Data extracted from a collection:
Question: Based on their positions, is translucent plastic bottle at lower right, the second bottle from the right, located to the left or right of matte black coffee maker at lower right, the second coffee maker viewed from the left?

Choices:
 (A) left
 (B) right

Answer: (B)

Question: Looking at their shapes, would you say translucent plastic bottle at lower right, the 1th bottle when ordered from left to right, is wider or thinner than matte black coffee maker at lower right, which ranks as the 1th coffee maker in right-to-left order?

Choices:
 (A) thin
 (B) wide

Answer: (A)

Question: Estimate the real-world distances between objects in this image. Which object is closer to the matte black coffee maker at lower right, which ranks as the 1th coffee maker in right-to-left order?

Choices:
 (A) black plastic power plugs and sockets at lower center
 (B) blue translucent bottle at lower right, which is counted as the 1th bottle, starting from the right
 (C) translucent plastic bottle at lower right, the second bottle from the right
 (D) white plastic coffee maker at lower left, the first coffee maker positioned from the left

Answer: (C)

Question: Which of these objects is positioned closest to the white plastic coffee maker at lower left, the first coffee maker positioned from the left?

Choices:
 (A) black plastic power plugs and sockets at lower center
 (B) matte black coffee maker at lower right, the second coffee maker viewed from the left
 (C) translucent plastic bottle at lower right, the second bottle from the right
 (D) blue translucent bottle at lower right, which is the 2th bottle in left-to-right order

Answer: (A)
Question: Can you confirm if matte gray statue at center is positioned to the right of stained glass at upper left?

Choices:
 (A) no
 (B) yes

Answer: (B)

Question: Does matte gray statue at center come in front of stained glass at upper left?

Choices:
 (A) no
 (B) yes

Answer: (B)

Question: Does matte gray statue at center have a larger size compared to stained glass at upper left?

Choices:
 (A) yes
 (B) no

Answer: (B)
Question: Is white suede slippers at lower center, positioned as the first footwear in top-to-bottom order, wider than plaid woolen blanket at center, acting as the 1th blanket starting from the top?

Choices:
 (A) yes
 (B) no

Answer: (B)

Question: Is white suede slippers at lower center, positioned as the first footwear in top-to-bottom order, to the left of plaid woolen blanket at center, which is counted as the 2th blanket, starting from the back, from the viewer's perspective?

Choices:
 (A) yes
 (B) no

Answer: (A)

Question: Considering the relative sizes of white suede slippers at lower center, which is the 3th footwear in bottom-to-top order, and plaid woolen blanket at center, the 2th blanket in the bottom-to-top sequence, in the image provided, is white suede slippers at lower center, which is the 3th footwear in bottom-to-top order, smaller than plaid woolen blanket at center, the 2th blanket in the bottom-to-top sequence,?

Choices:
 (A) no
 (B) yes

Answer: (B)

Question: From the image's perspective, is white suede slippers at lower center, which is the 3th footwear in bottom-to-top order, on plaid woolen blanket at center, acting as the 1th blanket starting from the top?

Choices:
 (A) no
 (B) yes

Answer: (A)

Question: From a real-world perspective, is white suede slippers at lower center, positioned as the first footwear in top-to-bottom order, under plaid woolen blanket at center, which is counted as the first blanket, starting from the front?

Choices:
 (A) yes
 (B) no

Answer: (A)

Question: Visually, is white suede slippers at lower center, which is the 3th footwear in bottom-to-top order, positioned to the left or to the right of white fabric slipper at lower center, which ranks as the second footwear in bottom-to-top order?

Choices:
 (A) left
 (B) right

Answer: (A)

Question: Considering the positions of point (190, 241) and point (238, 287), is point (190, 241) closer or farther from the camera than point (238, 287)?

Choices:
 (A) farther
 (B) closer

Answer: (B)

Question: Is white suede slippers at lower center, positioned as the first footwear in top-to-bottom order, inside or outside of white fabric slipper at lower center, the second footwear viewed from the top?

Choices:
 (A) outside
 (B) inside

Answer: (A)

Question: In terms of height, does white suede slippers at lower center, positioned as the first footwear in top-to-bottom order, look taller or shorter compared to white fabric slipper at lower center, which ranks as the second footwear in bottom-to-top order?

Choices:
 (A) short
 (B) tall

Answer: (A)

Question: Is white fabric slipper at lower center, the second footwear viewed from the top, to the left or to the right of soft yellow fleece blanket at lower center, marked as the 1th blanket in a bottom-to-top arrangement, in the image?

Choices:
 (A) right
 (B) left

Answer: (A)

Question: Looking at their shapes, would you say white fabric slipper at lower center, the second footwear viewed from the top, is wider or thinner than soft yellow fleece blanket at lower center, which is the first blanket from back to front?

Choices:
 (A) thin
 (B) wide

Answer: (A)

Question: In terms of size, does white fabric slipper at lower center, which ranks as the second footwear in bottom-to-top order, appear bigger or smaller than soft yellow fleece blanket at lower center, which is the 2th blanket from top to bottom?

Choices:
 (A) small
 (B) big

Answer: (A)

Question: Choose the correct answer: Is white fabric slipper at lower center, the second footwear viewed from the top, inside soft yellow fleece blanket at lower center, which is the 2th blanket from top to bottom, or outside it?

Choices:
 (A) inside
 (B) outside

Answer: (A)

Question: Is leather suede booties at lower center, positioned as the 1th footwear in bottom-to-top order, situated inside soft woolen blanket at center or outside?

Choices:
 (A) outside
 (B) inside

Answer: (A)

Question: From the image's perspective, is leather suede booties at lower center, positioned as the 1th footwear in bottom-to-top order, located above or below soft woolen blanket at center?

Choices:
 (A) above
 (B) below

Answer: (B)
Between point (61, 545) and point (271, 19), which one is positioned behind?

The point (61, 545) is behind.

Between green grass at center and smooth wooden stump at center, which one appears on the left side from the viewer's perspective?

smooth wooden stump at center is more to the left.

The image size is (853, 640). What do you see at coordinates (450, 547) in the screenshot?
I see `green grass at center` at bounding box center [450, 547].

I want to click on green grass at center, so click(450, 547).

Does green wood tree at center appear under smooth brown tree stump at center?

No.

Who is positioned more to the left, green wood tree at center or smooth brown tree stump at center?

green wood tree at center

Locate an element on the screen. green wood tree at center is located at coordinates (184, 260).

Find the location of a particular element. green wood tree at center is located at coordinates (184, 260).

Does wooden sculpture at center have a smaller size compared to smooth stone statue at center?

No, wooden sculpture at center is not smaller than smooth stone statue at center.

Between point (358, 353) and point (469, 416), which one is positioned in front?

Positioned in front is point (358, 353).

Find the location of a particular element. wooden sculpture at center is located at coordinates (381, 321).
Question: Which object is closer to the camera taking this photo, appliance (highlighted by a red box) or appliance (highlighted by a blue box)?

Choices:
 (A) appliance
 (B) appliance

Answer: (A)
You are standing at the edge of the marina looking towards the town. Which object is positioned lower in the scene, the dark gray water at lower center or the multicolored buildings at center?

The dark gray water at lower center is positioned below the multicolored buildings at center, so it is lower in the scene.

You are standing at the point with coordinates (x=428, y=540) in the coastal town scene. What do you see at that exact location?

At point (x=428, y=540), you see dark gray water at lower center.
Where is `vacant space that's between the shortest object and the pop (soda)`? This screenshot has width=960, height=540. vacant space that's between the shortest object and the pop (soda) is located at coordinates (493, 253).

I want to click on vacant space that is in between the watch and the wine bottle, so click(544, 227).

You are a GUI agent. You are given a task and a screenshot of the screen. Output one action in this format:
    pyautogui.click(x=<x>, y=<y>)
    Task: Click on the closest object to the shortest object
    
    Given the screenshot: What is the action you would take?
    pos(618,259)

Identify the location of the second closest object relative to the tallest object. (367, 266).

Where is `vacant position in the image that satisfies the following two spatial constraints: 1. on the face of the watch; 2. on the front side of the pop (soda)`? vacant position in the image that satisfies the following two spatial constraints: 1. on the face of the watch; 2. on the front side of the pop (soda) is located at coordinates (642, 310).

## Problem
Copy out, word for word, the stretch of the material from the line containing "Between green grass" through the line containing "Does wooden sculpture", with both of those lines included.

## Exercise solution
Between green grass at center and smooth wooden stump at center, which one appears on the left side from the viewer's perspective?

smooth wooden stump at center is more to the left.

The image size is (853, 640). What do you see at coordinates (450, 547) in the screenshot?
I see `green grass at center` at bounding box center [450, 547].

I want to click on green grass at center, so click(450, 547).

Does green wood tree at center appear under smooth brown tree stump at center?

No.

Who is positioned more to the left, green wood tree at center or smooth brown tree stump at center?

green wood tree at center

Locate an element on the screen. green wood tree at center is located at coordinates (184, 260).

Find the location of a particular element. green wood tree at center is located at coordinates (184, 260).

Does wooden sculpture at center have a smaller size compared to smooth stone statue at center?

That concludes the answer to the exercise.